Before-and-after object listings
━━━━━━━━━━━━━━━━
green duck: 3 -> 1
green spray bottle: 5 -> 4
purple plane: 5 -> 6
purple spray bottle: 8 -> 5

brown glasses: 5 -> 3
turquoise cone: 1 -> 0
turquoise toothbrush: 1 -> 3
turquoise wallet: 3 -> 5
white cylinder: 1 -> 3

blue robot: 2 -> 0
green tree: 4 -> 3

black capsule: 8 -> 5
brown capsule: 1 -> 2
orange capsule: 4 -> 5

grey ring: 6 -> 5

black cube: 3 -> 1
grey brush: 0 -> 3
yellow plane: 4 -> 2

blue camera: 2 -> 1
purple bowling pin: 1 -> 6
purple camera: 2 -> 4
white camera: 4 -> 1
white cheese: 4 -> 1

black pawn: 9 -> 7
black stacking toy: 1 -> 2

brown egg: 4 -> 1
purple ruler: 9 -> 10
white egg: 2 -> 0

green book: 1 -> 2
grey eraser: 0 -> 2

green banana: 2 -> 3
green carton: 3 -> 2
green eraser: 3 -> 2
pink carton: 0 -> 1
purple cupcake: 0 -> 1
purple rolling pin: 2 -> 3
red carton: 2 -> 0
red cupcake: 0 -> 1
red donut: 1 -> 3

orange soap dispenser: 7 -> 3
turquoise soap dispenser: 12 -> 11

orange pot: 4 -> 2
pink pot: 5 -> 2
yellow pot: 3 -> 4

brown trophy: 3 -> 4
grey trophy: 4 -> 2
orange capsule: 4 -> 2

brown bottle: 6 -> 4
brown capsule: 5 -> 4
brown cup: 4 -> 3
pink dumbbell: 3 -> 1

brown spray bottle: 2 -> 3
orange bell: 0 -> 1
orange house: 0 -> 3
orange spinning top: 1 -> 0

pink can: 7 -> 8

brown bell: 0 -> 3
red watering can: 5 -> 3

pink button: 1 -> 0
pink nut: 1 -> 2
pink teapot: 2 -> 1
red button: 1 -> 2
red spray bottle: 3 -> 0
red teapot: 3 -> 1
━━━━━━━━━━━━━━━━
== WHAT TO DO ==
Each entry in the data should be restated exactly as it was written.

== RESULT BELOW ==
green duck: 3 -> 1
green spray bottle: 5 -> 4
purple plane: 5 -> 6
purple spray bottle: 8 -> 5

brown glasses: 5 -> 3
turquoise cone: 1 -> 0
turquoise toothbrush: 1 -> 3
turquoise wallet: 3 -> 5
white cylinder: 1 -> 3

blue robot: 2 -> 0
green tree: 4 -> 3

black capsule: 8 -> 5
brown capsule: 1 -> 2
orange capsule: 4 -> 5

grey ring: 6 -> 5

black cube: 3 -> 1
grey brush: 0 -> 3
yellow plane: 4 -> 2

blue camera: 2 -> 1
purple bowling pin: 1 -> 6
purple camera: 2 -> 4
white camera: 4 -> 1
white cheese: 4 -> 1

black pawn: 9 -> 7
black stacking toy: 1 -> 2

brown egg: 4 -> 1
purple ruler: 9 -> 10
white egg: 2 -> 0

green book: 1 -> 2
grey eraser: 0 -> 2

green banana: 2 -> 3
green carton: 3 -> 2
green eraser: 3 -> 2
pink carton: 0 -> 1
purple cupcake: 0 -> 1
purple rolling pin: 2 -> 3
red carton: 2 -> 0
red cupcake: 0 -> 1
red donut: 1 -> 3

orange soap dispenser: 7 -> 3
turquoise soap dispenser: 12 -> 11

orange pot: 4 -> 2
pink pot: 5 -> 2
yellow pot: 3 -> 4

brown trophy: 3 -> 4
grey trophy: 4 -> 2
orange capsule: 4 -> 2

brown bottle: 6 -> 4
brown capsule: 5 -> 4
brown cup: 4 -> 3
pink dumbbell: 3 -> 1

brown spray bottle: 2 -> 3
orange bell: 0 -> 1
orange house: 0 -> 3
orange spinning top: 1 -> 0

pink can: 7 -> 8

brown bell: 0 -> 3
red watering can: 5 -> 3

pink button: 1 -> 0
pink nut: 1 -> 2
pink teapot: 2 -> 1
red button: 1 -> 2
red spray bottle: 3 -> 0
red teapot: 3 -> 1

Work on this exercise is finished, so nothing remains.